Task requirements | Each record that follows is to be transcribed exactly, excluding its images.
------------------------
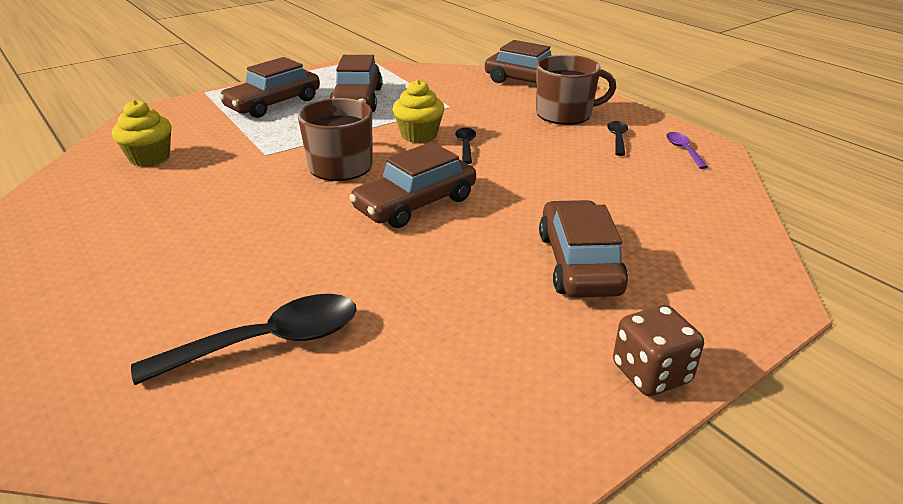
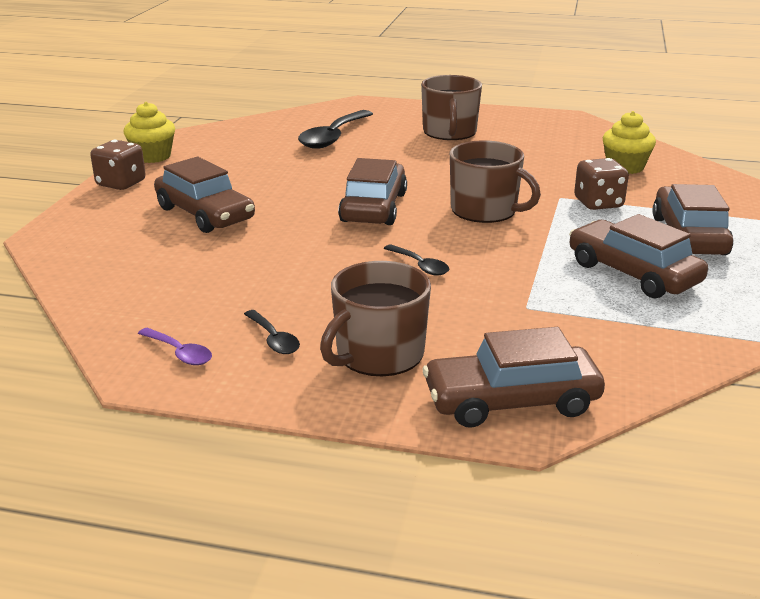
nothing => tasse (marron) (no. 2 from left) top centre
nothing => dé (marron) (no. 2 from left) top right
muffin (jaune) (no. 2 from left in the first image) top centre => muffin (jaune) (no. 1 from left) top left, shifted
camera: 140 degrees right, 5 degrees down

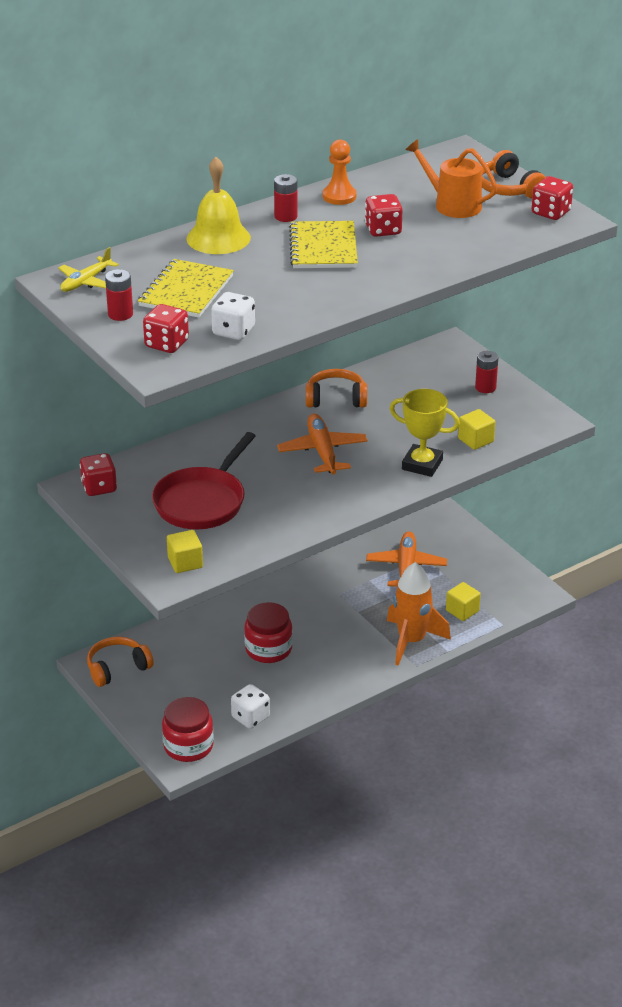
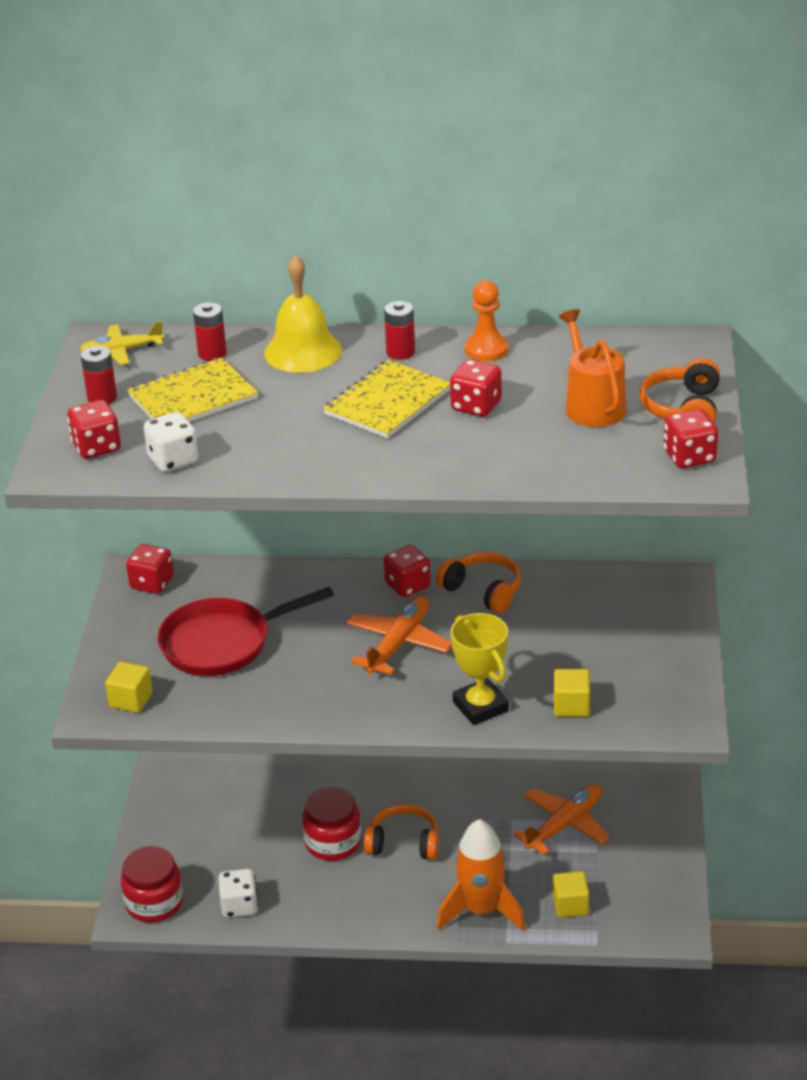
nothing => dé (rouge) (no. 3 from left) centre
casque audio (orange) (no. 1 from left) middle left => casque audio (orange) (no. 1 from left) bottom centre, shifted
pile (rouge) (no. 3 from left in the first image) middle right => pile (rouge) (no. 2 from left) top left, shifted
camera: 40 degrees right, 0 degrees up

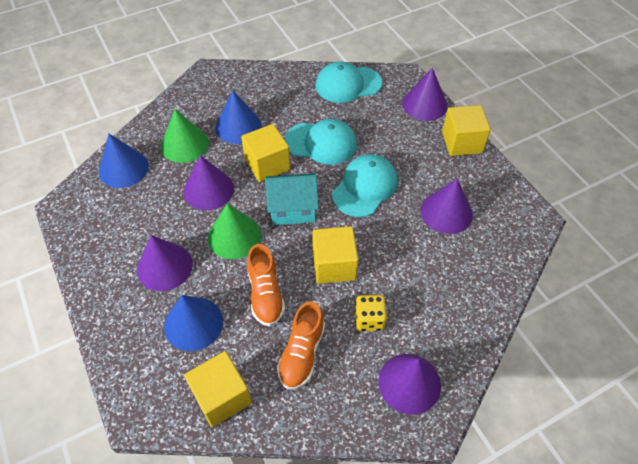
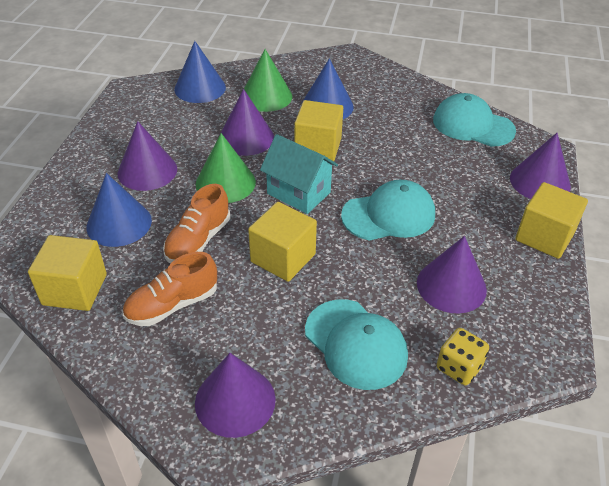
casquette (turquoise) (no. 1 from left) top centre => casquette (turquoise) (no. 1 from left) bottom centre, shifted
dé (jaune) bottom centre => dé (jaune) bottom right, shifted
camera: 40 degrees right, 10 degrees down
------------------------
Output for this task |
nothing => tasse (marron) (no. 2 from left) top centre
nothing => dé (marron) (no. 2 from left) top right
muffin (jaune) (no. 2 from left in the first image) top centre => muffin (jaune) (no. 1 from left) top left, shifted
camera: 140 degrees right, 5 degrees down

nothing => dé (rouge) (no. 3 from left) centre
casque audio (orange) (no. 1 from left) middle left => casque audio (orange) (no. 1 from left) bottom centre, shifted
pile (rouge) (no. 3 from left in the first image) middle right => pile (rouge) (no. 2 from left) top left, shifted
camera: 40 degrees right, 0 degrees up

casquette (turquoise) (no. 1 from left) top centre => casquette (turquoise) (no. 1 from left) bottom centre, shifted
dé (jaune) bottom centre => dé (jaune) bottom right, shifted
camera: 40 degrees right, 10 degrees down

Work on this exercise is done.